-- Data under study follows --
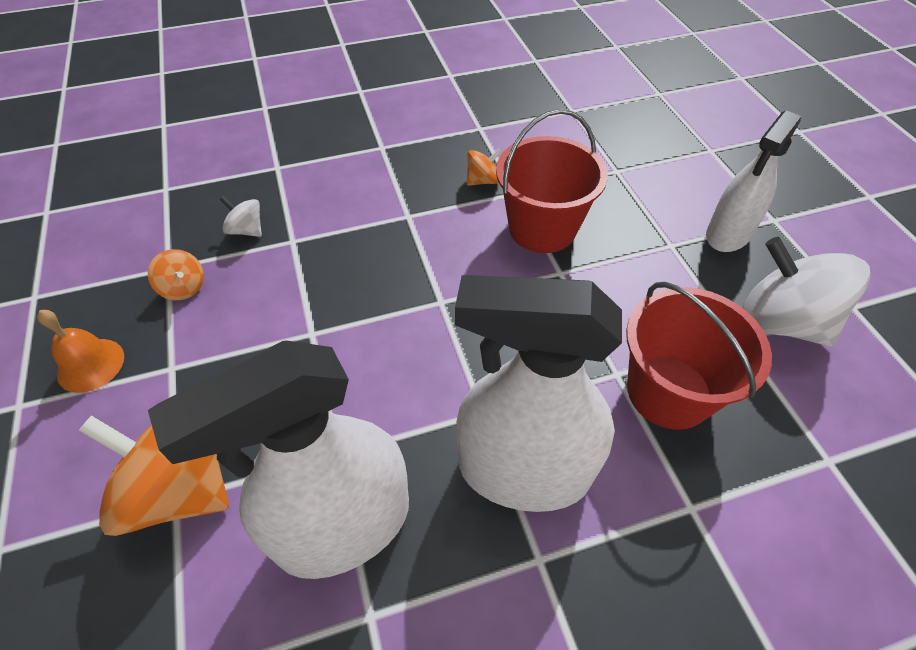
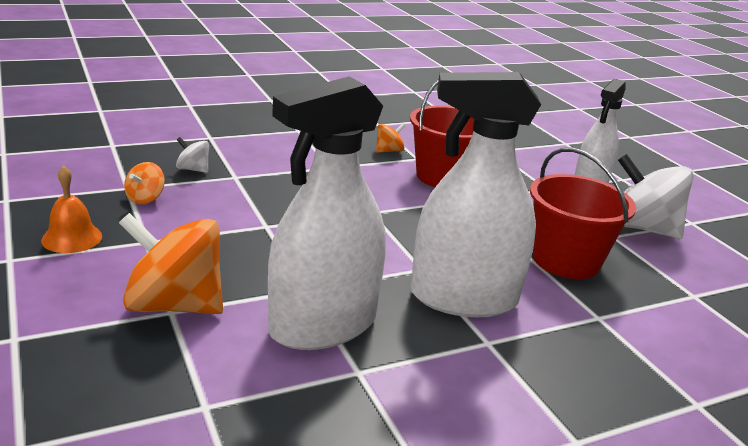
camera: 10 degrees left, 25 degrees down
orange spinning top [148,249,204,300] -> orange spinning top turned 75 degrees clockwise [124,162,165,204]

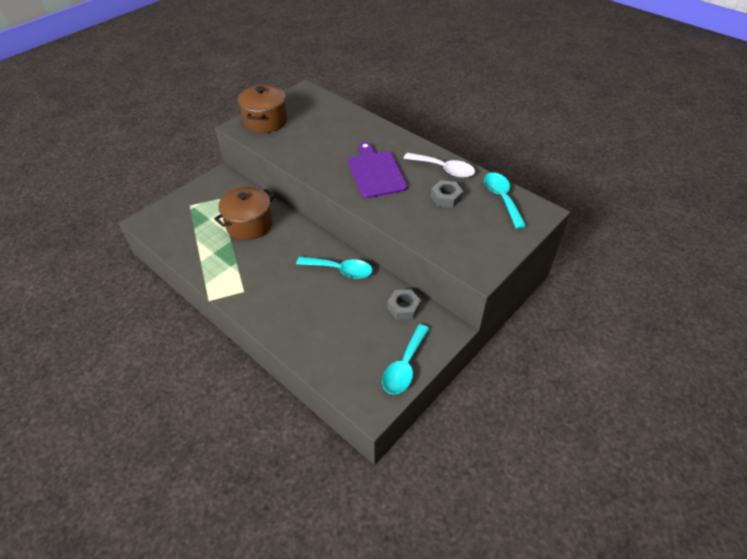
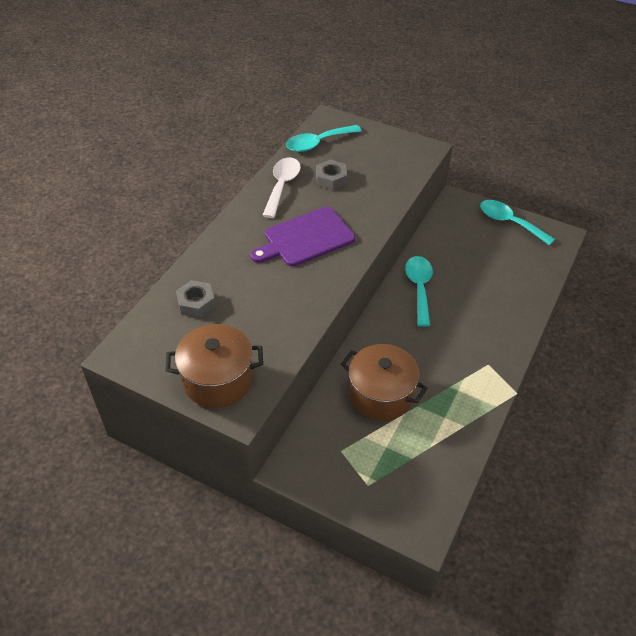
camera: 105 degrees left, 0 degrees up
turquoise spoon [382,324,430,394] -> turquoise spoon turned 150 degrees counterclockwise [480,200,555,245]
grey nut [388,290,421,320] -> grey nut moved to [176,280,215,318]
-- Data under study concluded --
#### [Task]
Could the entries above be written out word for word, with no pictures?

#### [Answer section]
camera: 10 degrees left, 25 degrees down
orange spinning top [148,249,204,300] -> orange spinning top turned 75 degrees clockwise [124,162,165,204]

camera: 105 degrees left, 0 degrees up
turquoise spoon [382,324,430,394] -> turquoise spoon turned 150 degrees counterclockwise [480,200,555,245]
grey nut [388,290,421,320] -> grey nut moved to [176,280,215,318]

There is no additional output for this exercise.